BEGIN

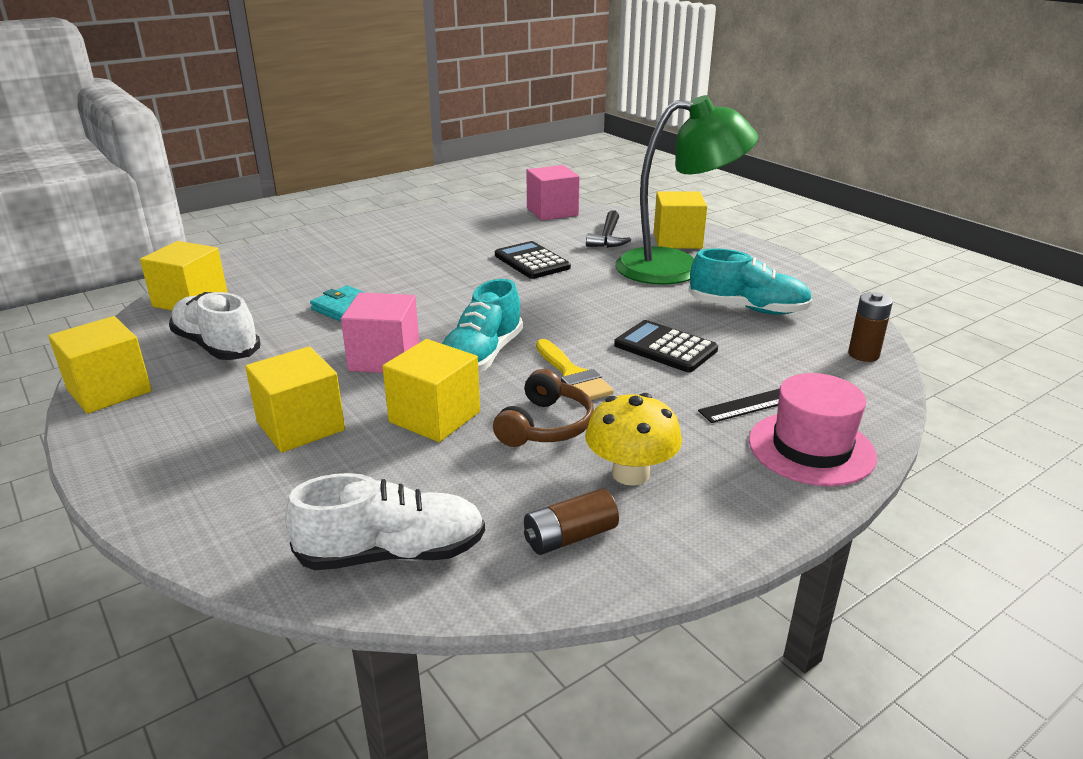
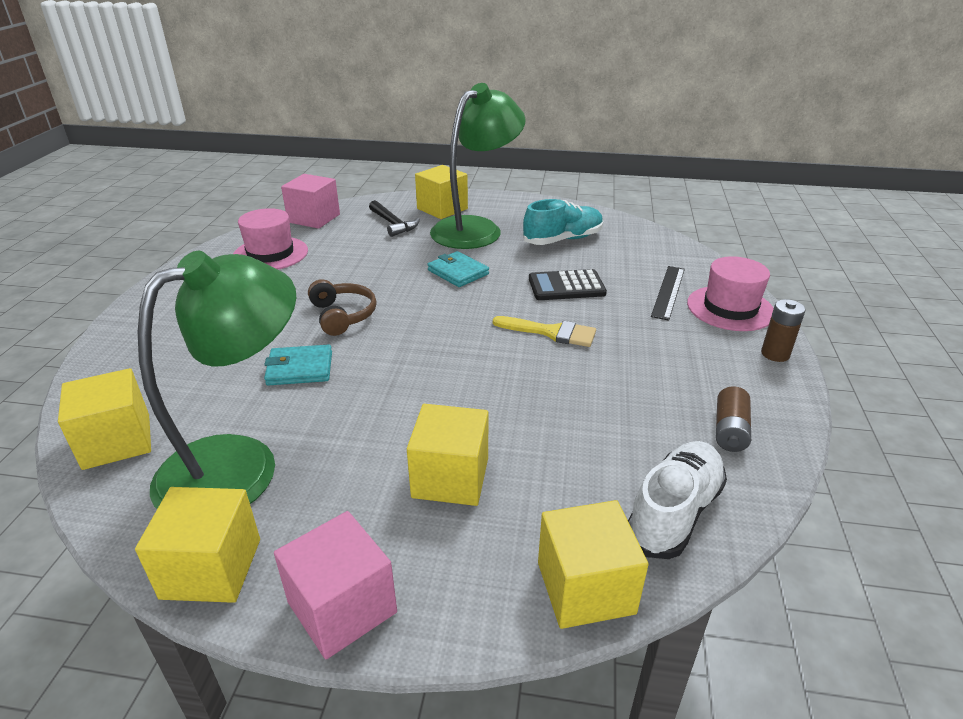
camera: 45 degrees left, 5 degrees up
white shoe [169,292,261,360] -> green lamp [138,251,296,509]
pink cube [341,292,419,373] -> pink cube moved to [274,511,397,659]
yellow cube [382,339,480,442] -> yellow cube moved to [538,500,649,629]
turquoise shoe [442,279,523,373] -> none
brown headphones [493,369,594,447] -> brown headphones moved to [308,279,377,336]
black calculator [495,241,571,279] -> none
yellow mushroom [585,393,682,486] -> none
brown battery [848,292,893,362] -> brown battery moved to [761,299,806,362]
none -> pink hat [233,208,308,270]
none -> turquoise wallet [427,251,489,287]

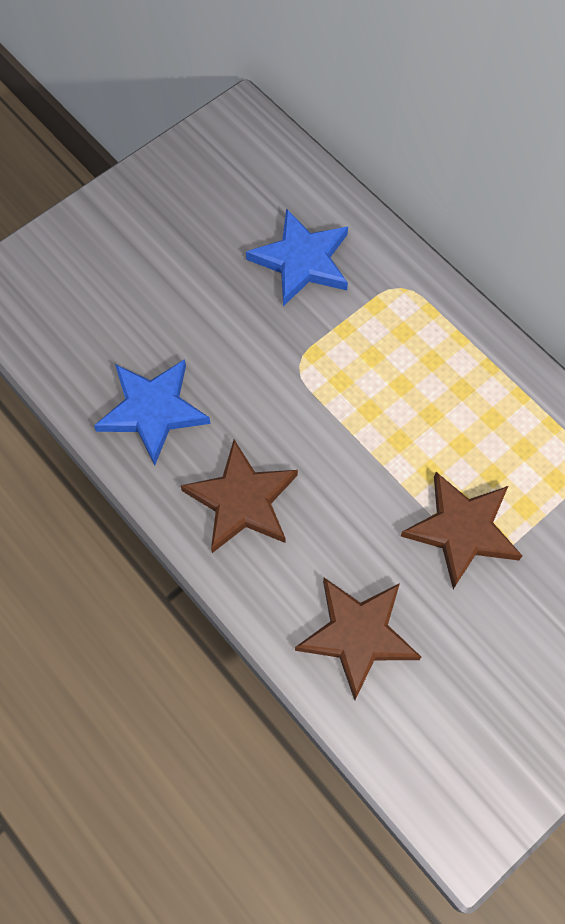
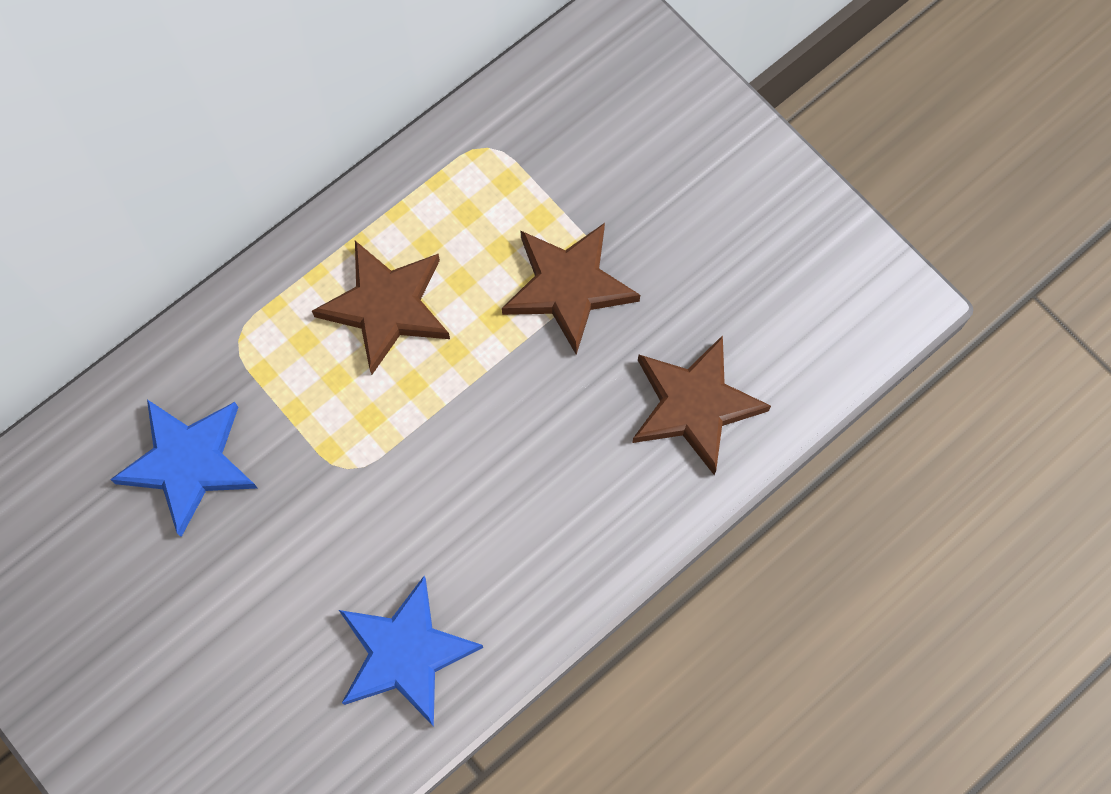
camera: 90 degrees left, 5 degrees up
brown star [181,440,298,553] -> brown star moved to [312,241,450,375]

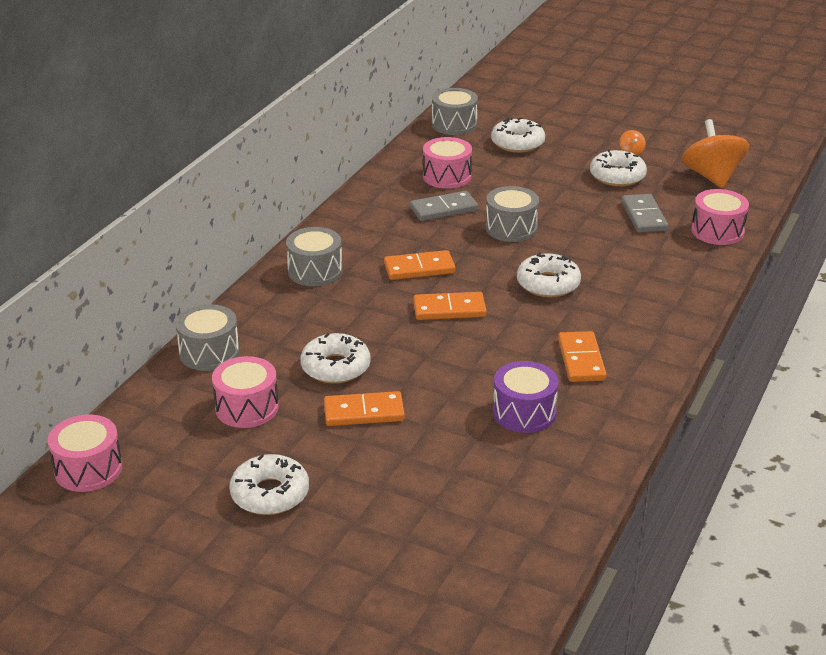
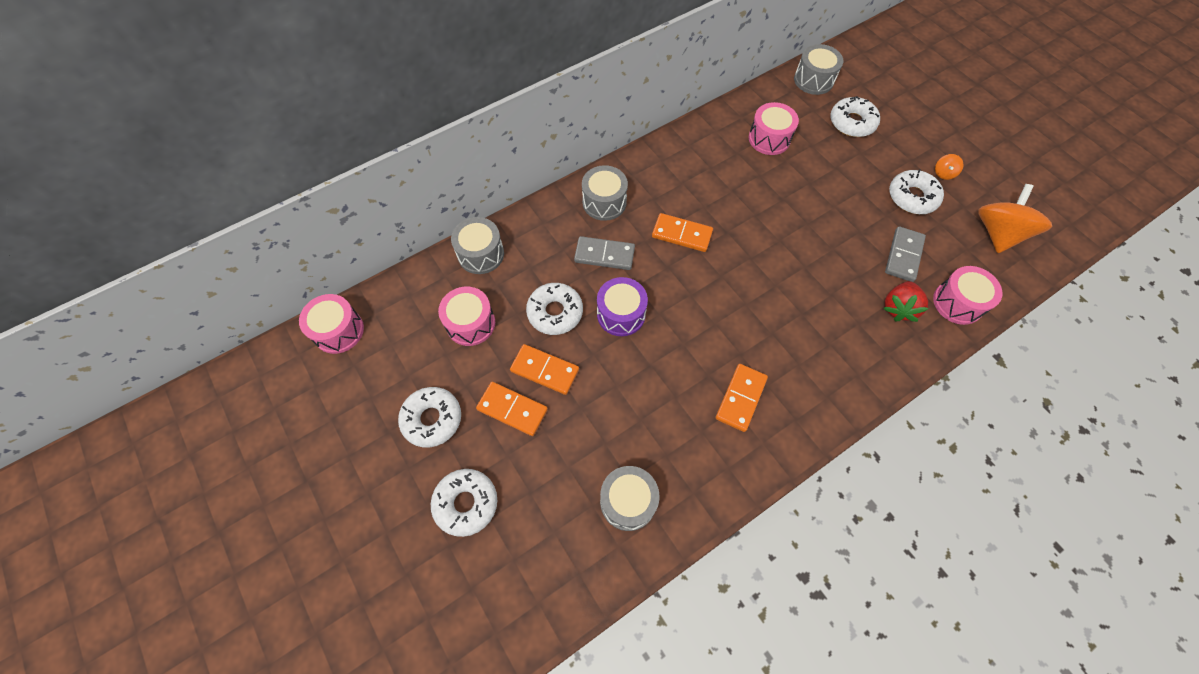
camera: 30 degrees right, 30 degrees up
grey domino [410,191,478,221] -> grey domino moved to [574,236,635,270]
orange domino [413,292,487,320] -> orange domino moved to [476,382,548,436]
grey drum [485,186,539,242] -> grey drum moved to [600,466,660,531]
purple drum [493,361,559,433] -> purple drum moved to [597,277,648,336]
white donut [517,252,581,297] -> white donut moved to [431,469,497,537]
none -> red strawberry [883,281,928,322]

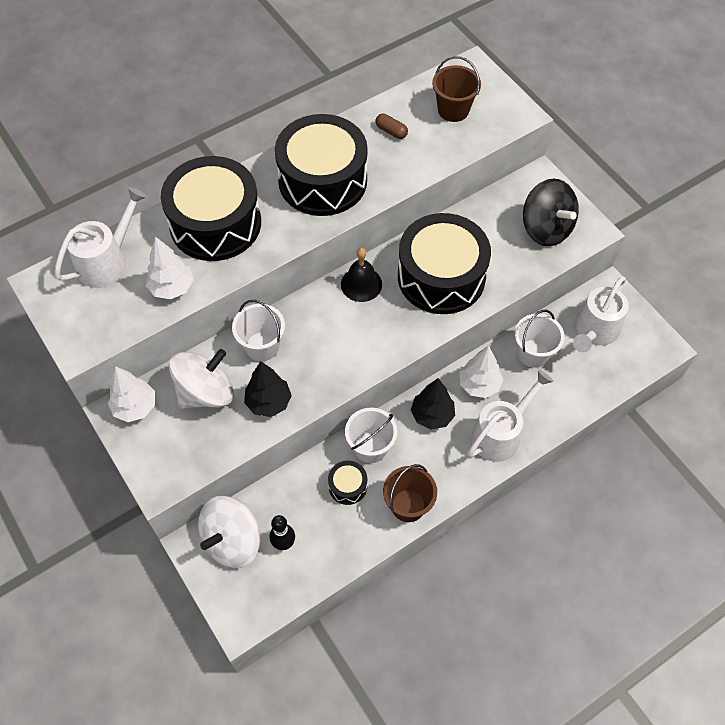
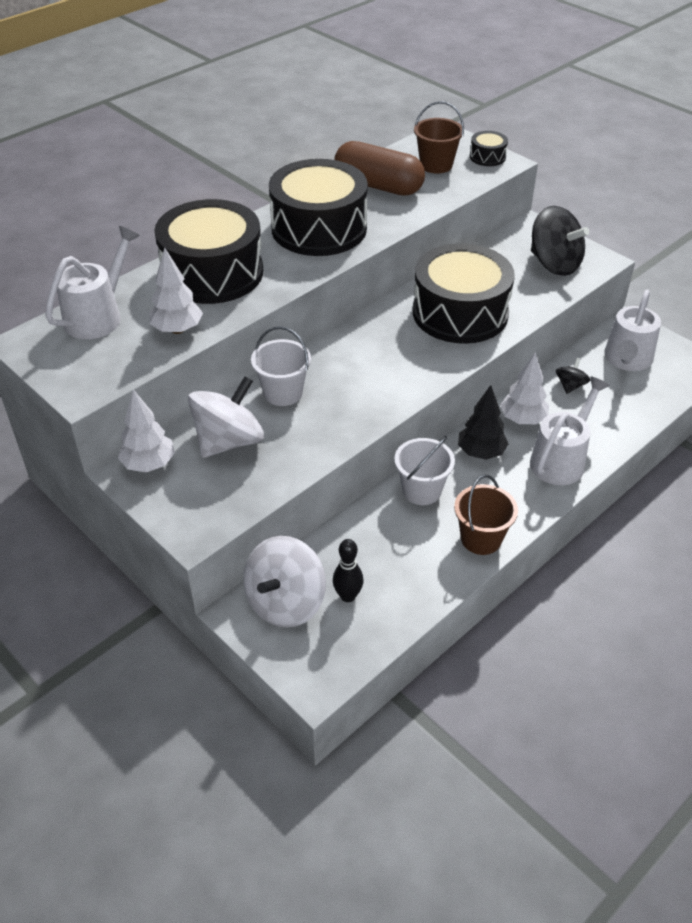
camera: 10 degrees left, 15 degrees down
black tree [244,361,292,417] -> none
black drum [328,461,367,505] -> black drum moved to [470,131,508,166]
black bell [341,248,382,302] -> none
brown capsule [375,114,408,139] -> brown capsule [334,141,425,196], size x2.48
white bucket [515,310,565,368] -> black spinning top [556,358,590,394]

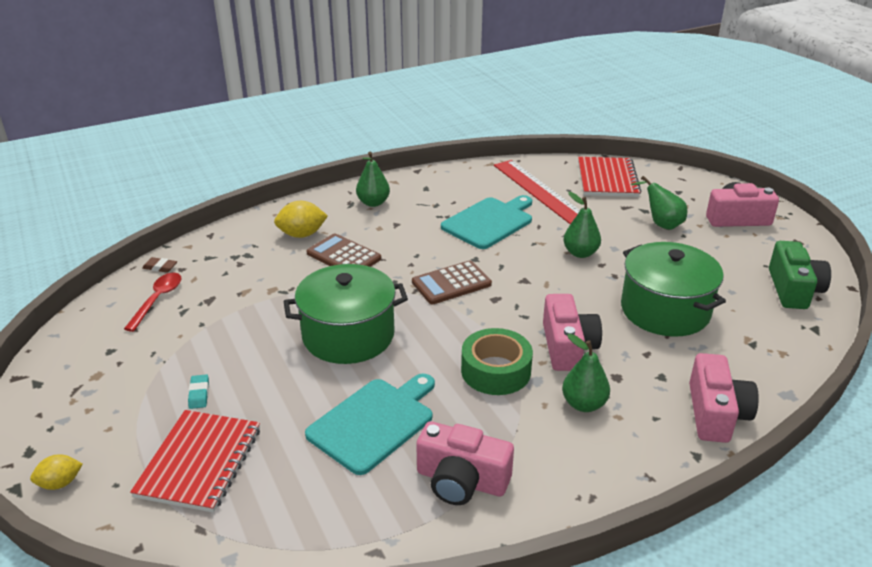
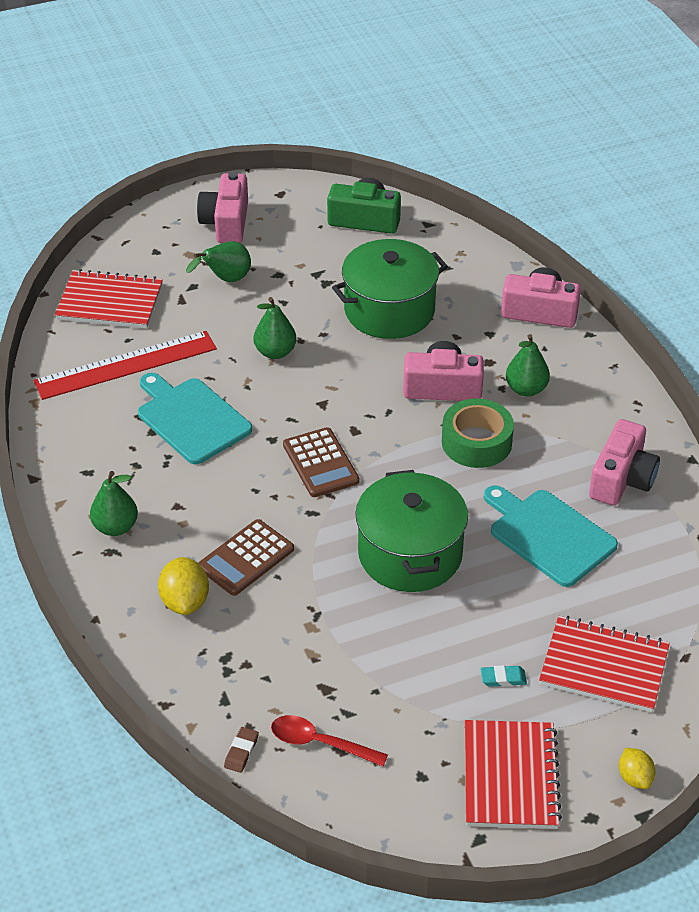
camera: 85 degrees left, 10 degrees up
none -> red notebook [465,720,562,829]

END

* [TASK DESCRIPTION]
Take every line of the material that contains the word "camera", and copy it.

* [SOLUTION TO THIS EXERCISE]
camera: 45 degrees left, 5 degrees up
camera: 90 degrees left, 5 degrees up
camera: 30 degrees right, 30 degrees up
camera: 10 degrees left, 15 degrees down
camera: 85 degrees left, 10 degrees up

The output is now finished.